▸ **Problem details**
If a line in the entries below includes the string "none", copy it out.

Object tracking records
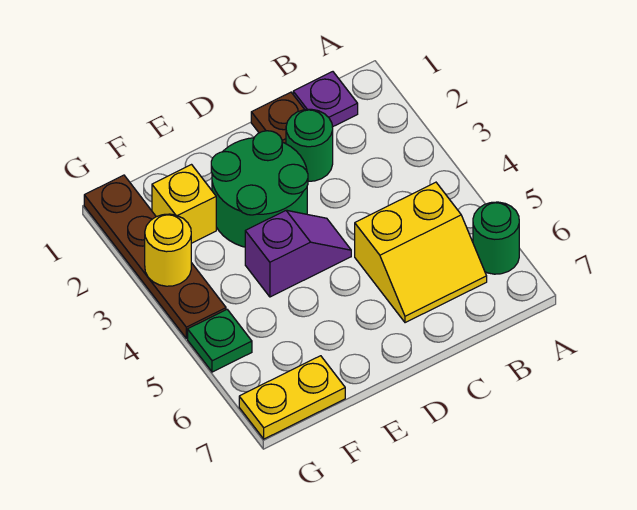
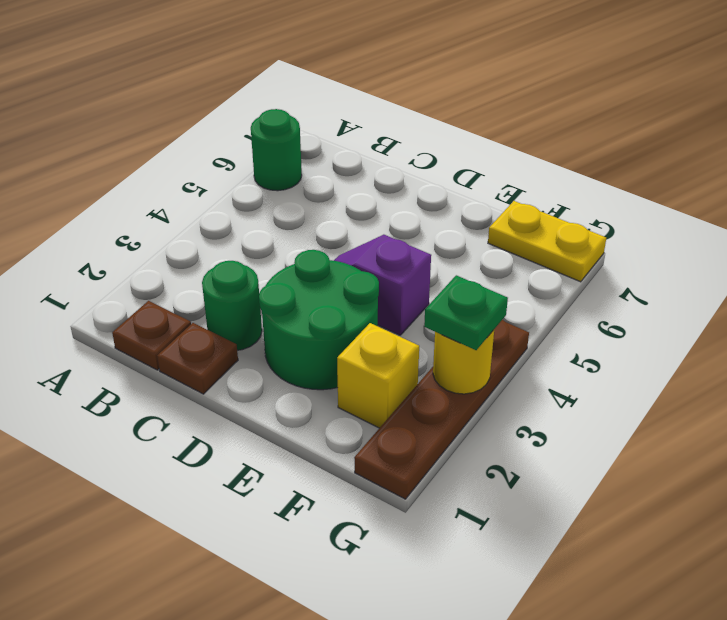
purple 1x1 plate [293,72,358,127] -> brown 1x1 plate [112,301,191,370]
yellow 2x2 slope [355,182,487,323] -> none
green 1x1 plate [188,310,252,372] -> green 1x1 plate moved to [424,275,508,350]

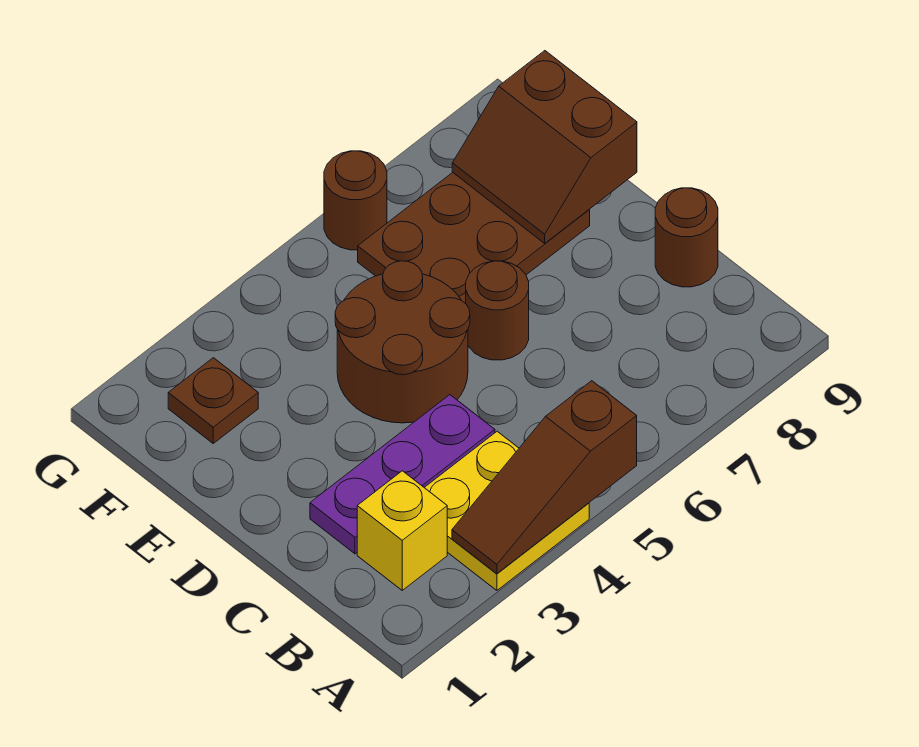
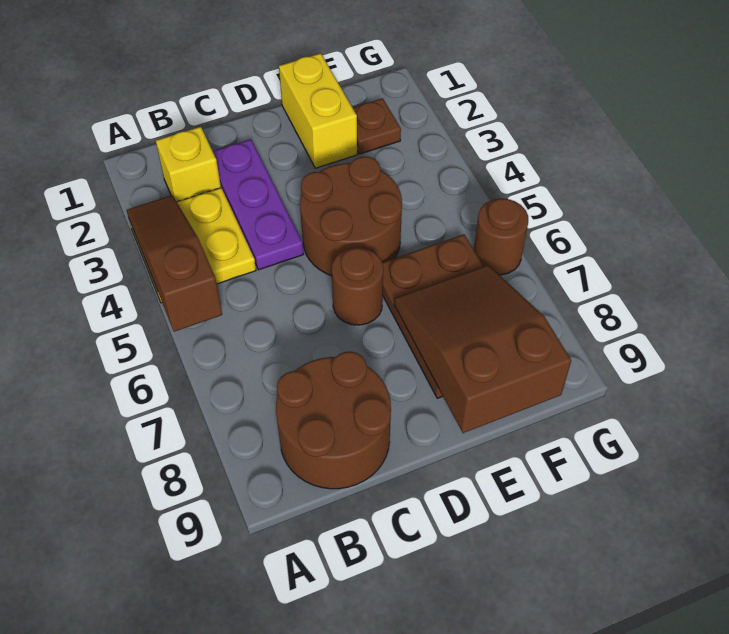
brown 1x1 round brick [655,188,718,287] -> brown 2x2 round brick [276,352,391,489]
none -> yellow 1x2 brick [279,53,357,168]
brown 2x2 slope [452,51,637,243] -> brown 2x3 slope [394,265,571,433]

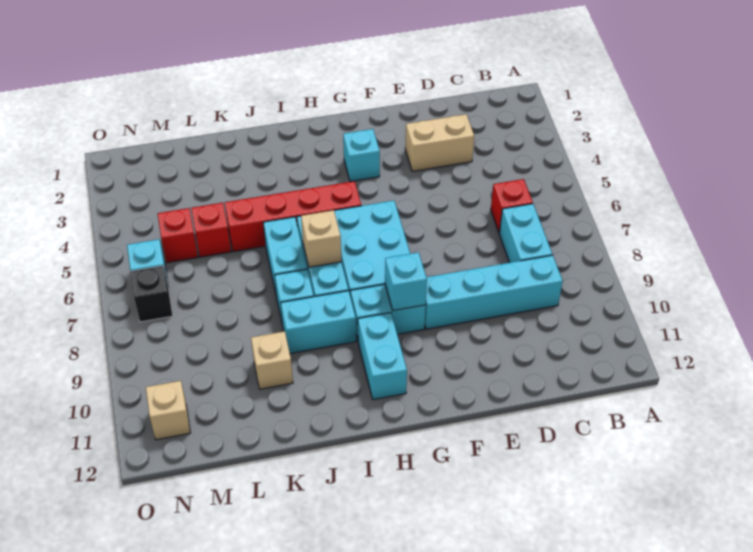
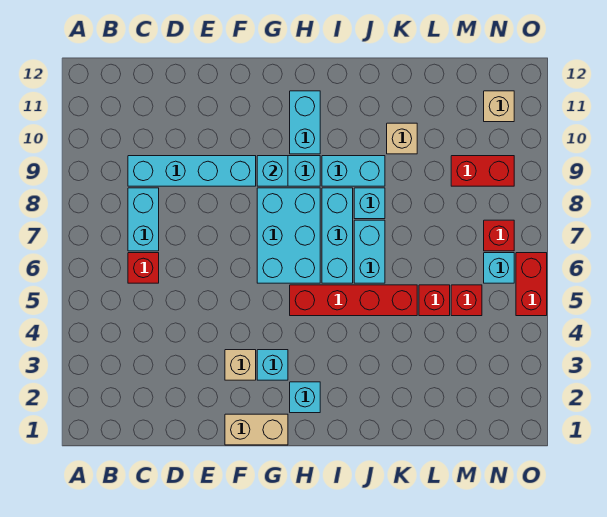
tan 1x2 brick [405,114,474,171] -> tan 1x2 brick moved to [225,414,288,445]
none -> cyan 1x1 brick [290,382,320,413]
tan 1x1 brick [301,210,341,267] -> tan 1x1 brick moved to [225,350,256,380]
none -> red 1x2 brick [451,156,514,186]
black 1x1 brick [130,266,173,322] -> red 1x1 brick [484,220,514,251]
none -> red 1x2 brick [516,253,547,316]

▸ **Task output**
yellow 2x2 slope [355,182,487,323] -> none
none -> yellow 1x2 brick [279,53,357,168]
none -> cyan 1x1 brick [290,382,320,413]
none -> red 1x2 brick [451,156,514,186]
none -> red 1x2 brick [516,253,547,316]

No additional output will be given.